▶ [The task]: Each line in the entries below that holds the string "star" is to be listed.

-- Information given follows --

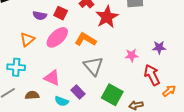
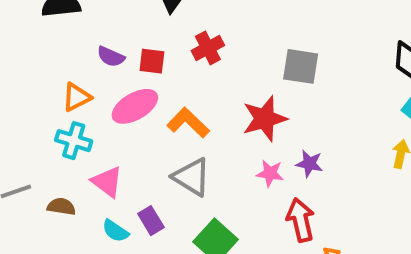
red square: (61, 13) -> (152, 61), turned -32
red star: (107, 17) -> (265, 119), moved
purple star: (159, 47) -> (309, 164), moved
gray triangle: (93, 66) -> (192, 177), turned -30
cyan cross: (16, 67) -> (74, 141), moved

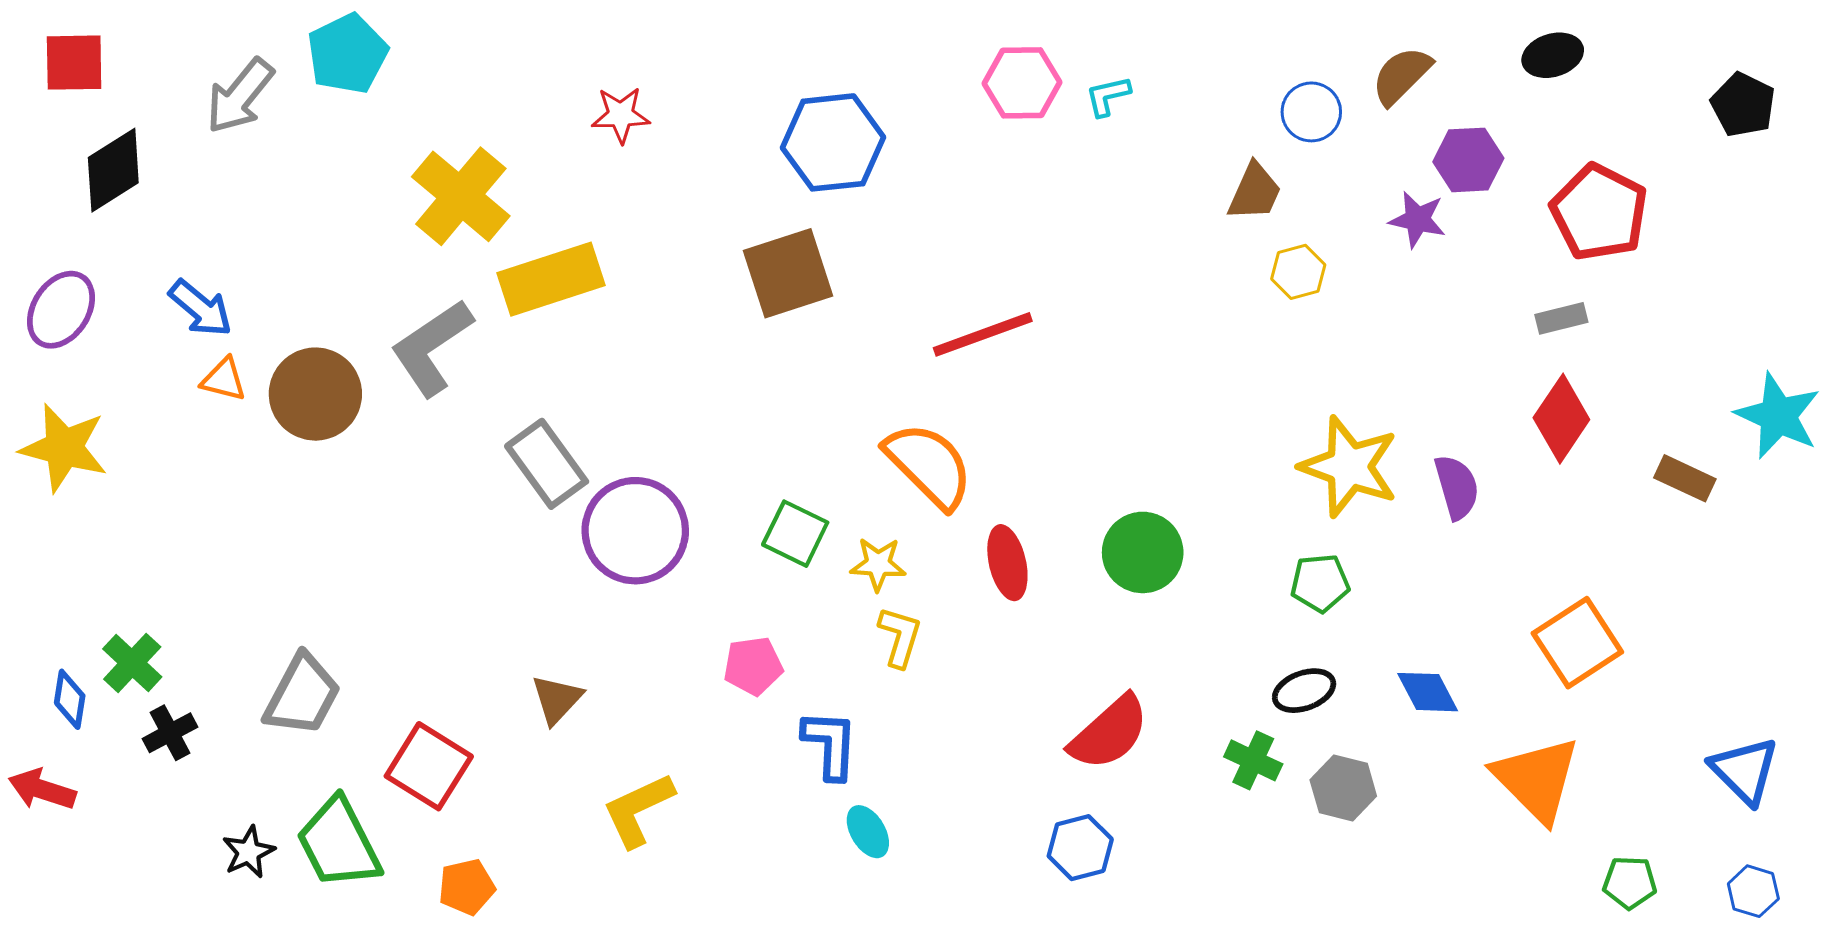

-- Information given concluded --

▶ [Exercise answer]:
red star: (107, 17) -> (265, 119), moved
purple star: (159, 47) -> (309, 164), moved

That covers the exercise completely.